Start of MATERIAL FOR THIS EXERCISE
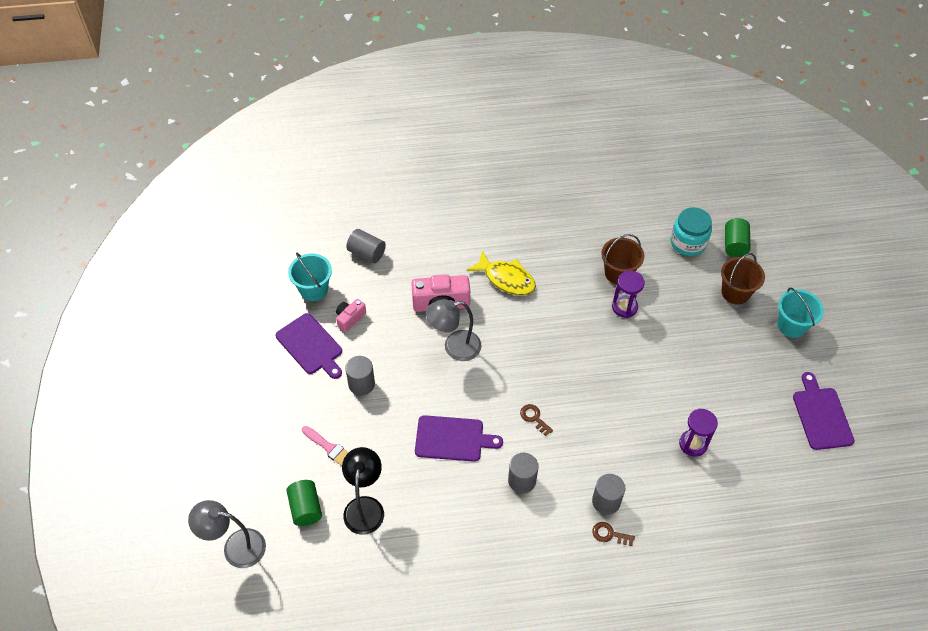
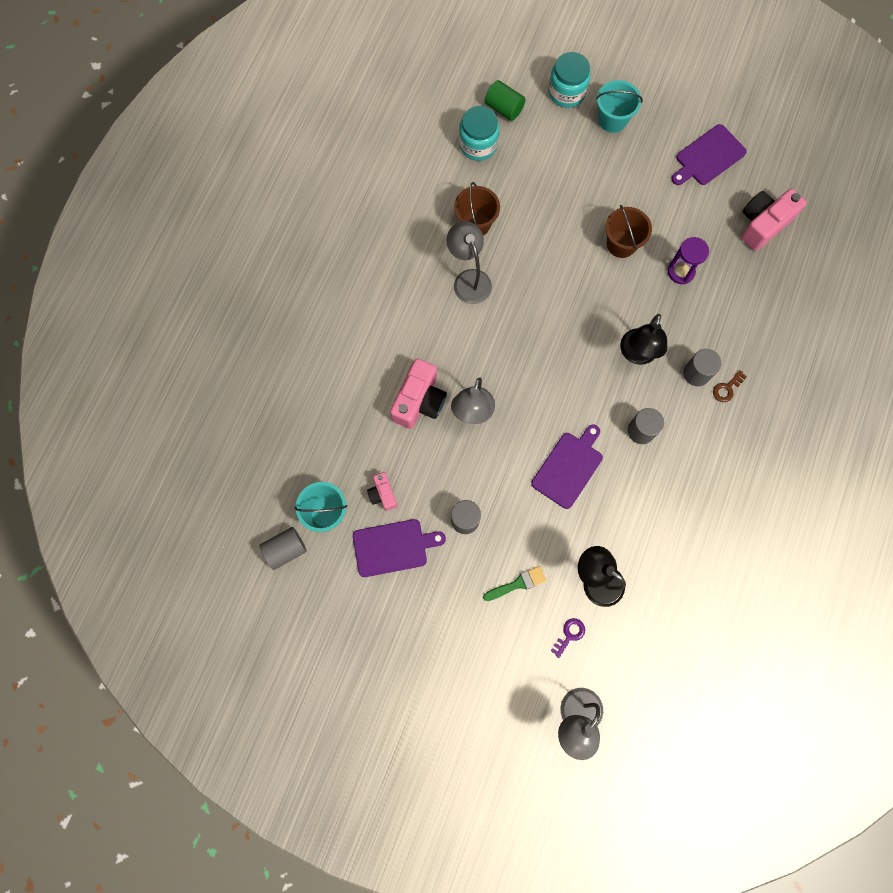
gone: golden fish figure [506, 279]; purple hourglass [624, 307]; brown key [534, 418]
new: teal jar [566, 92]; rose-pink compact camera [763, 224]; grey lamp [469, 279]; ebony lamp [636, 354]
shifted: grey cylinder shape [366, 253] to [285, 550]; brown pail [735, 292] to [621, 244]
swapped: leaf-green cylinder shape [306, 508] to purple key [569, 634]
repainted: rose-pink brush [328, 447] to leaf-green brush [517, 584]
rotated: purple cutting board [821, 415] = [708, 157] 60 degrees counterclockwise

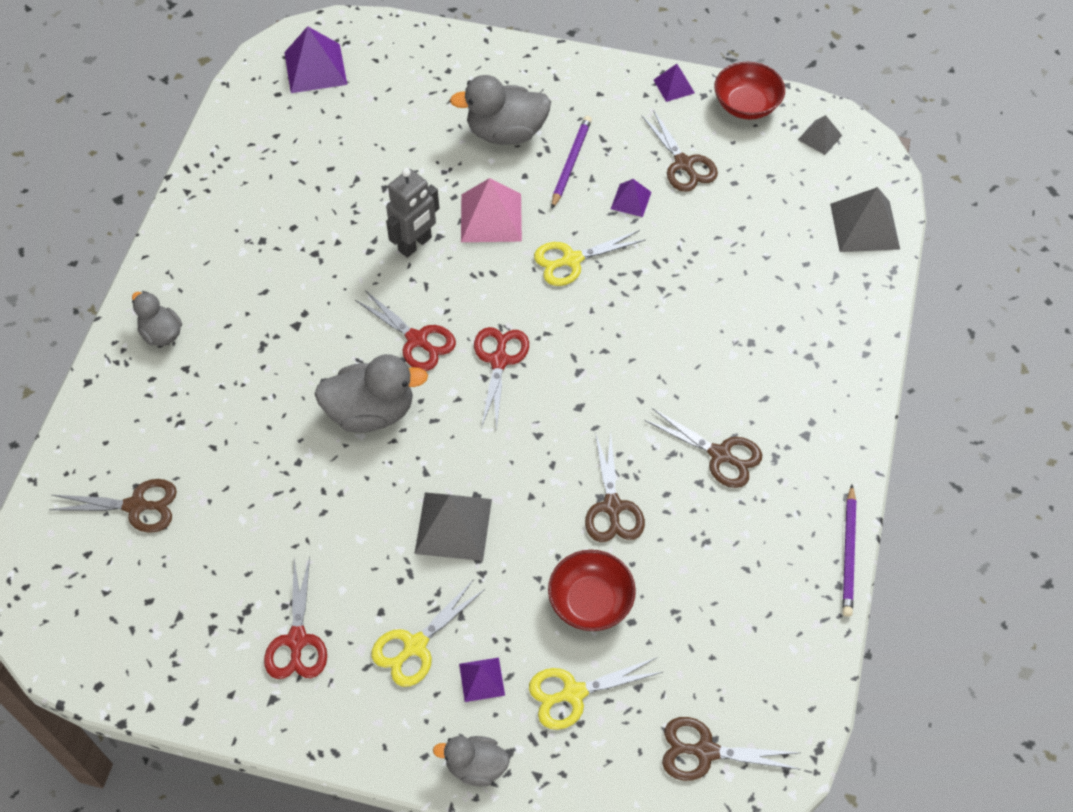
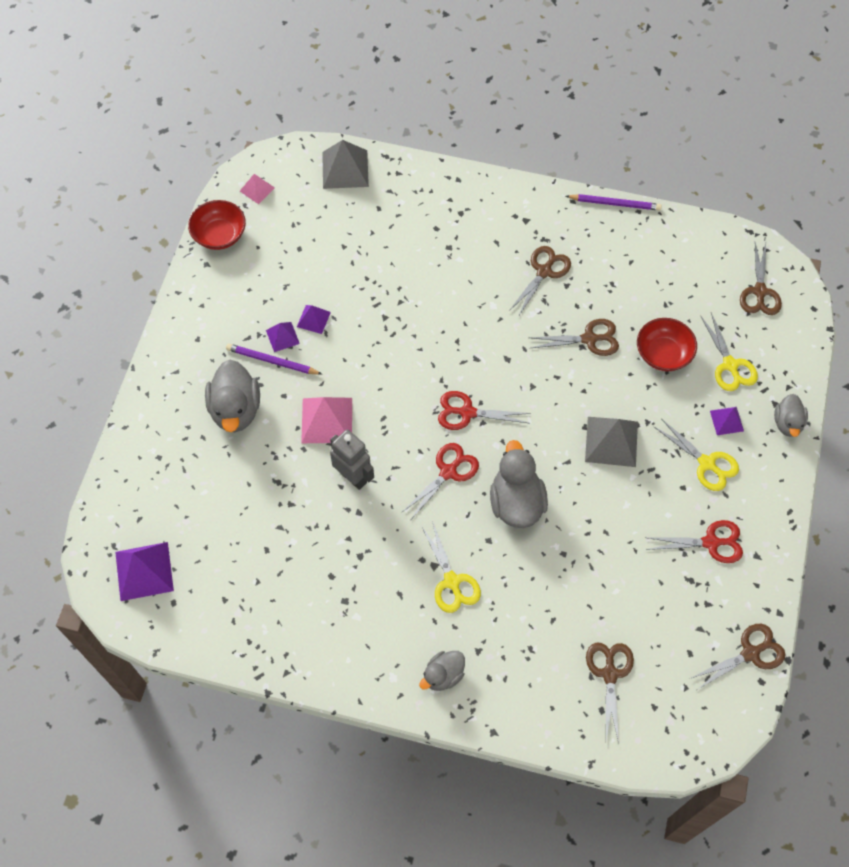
shifted: purple solid pyramid [674, 86] to [282, 337]; brown pair of scissors [683, 164] to [750, 653]; golden pair of scissors [571, 260] to [452, 581]
repainted: grey solid pyramid [820, 137] to rose-pink solid pyramid [257, 189]

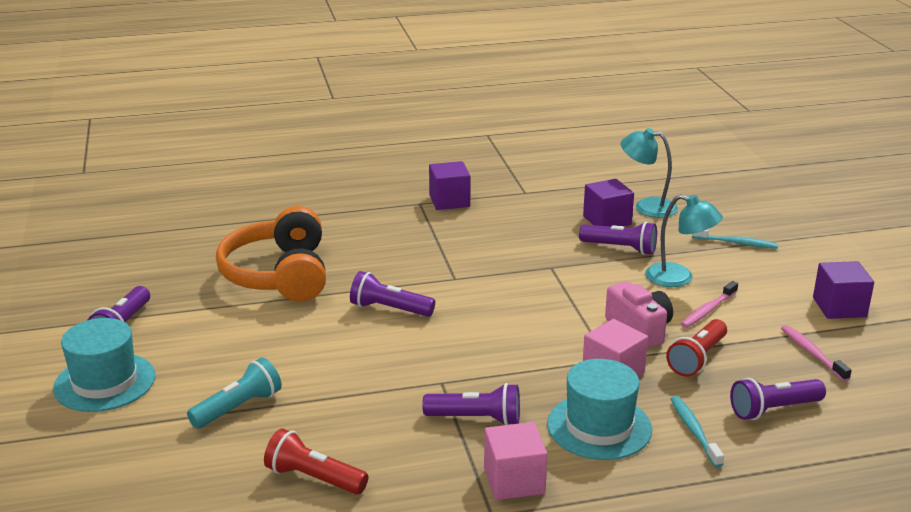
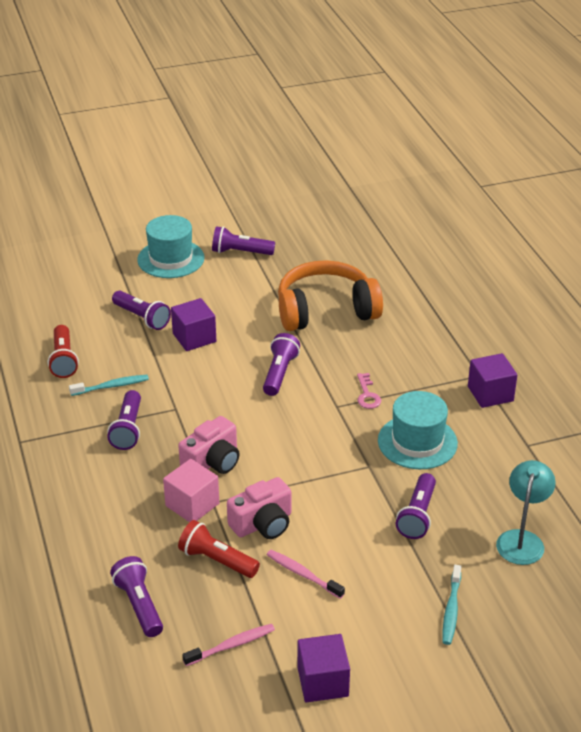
gone: teal lamp [679, 278]; rose-pink solid cube [514, 480]
new: rose-pink key [367, 395]; rose-pink compact camera [212, 461]
shifted: purple solid cube [607, 220] to [194, 337]; teal hat [599, 427] to [417, 442]; teal dental brush [694, 431] to [111, 386]
repainted: teal flashlight [238, 407] to purple flashlight [142, 318]
rotated: scarlet flashlight [314, 478] = [64, 360] 150 degrees clockwise

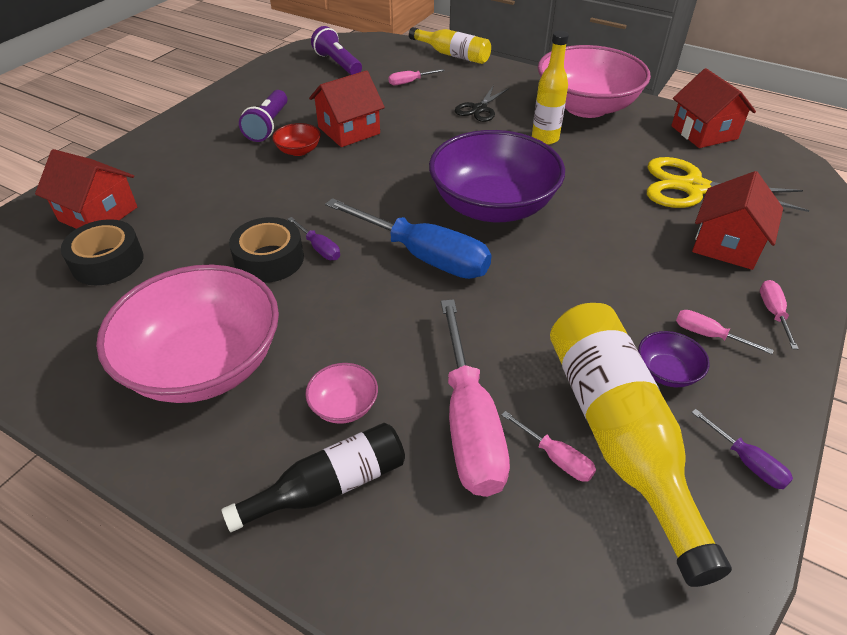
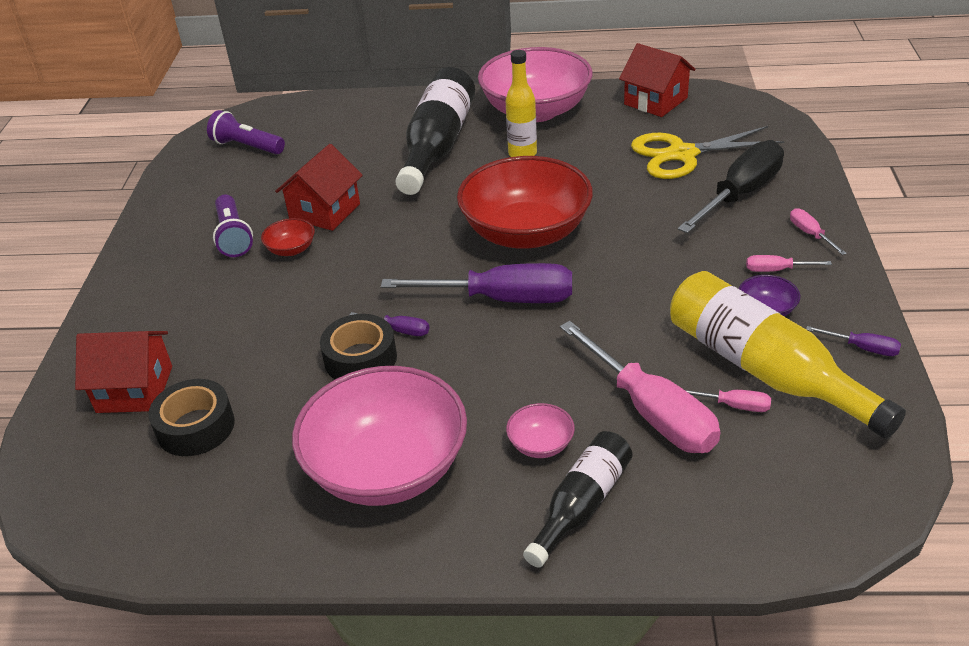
gone: golden bottle [453, 55]; rose-pink hand screwdriver [409, 82]
swapped: ebony pair of scissors [479, 109] to ebony bottle [437, 146]; scarlet toy house [726, 245] to ebony hand screwdriver [741, 193]
repainted: purple bowl [493, 206] to scarlet bowl [526, 232]; cobalt hand screwdriver [425, 256] to purple hand screwdriver [503, 299]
End of MATERIAL FOR THIS EXERCISE
WHAT IS EXPECTED
Excluding pictures, copy exactly the lines from the line containing "swapped: leaf-green cylinder" through the last line of the data, inclusive.

OUTPUT FOR THIS TASK
swapped: leaf-green cylinder shape [306, 508] to purple key [569, 634]
repainted: rose-pink brush [328, 447] to leaf-green brush [517, 584]
rotated: purple cutting board [821, 415] = [708, 157] 60 degrees counterclockwise

shifted: purple solid pyramid [674, 86] to [282, 337]; brown pair of scissors [683, 164] to [750, 653]; golden pair of scissors [571, 260] to [452, 581]
repainted: grey solid pyramid [820, 137] to rose-pink solid pyramid [257, 189]

gone: teal lamp [679, 278]; rose-pink solid cube [514, 480]
new: rose-pink key [367, 395]; rose-pink compact camera [212, 461]
shifted: purple solid cube [607, 220] to [194, 337]; teal hat [599, 427] to [417, 442]; teal dental brush [694, 431] to [111, 386]
repainted: teal flashlight [238, 407] to purple flashlight [142, 318]
rotated: scarlet flashlight [314, 478] = [64, 360] 150 degrees clockwise

gone: golden bottle [453, 55]; rose-pink hand screwdriver [409, 82]
swapped: ebony pair of scissors [479, 109] to ebony bottle [437, 146]; scarlet toy house [726, 245] to ebony hand screwdriver [741, 193]
repainted: purple bowl [493, 206] to scarlet bowl [526, 232]; cobalt hand screwdriver [425, 256] to purple hand screwdriver [503, 299]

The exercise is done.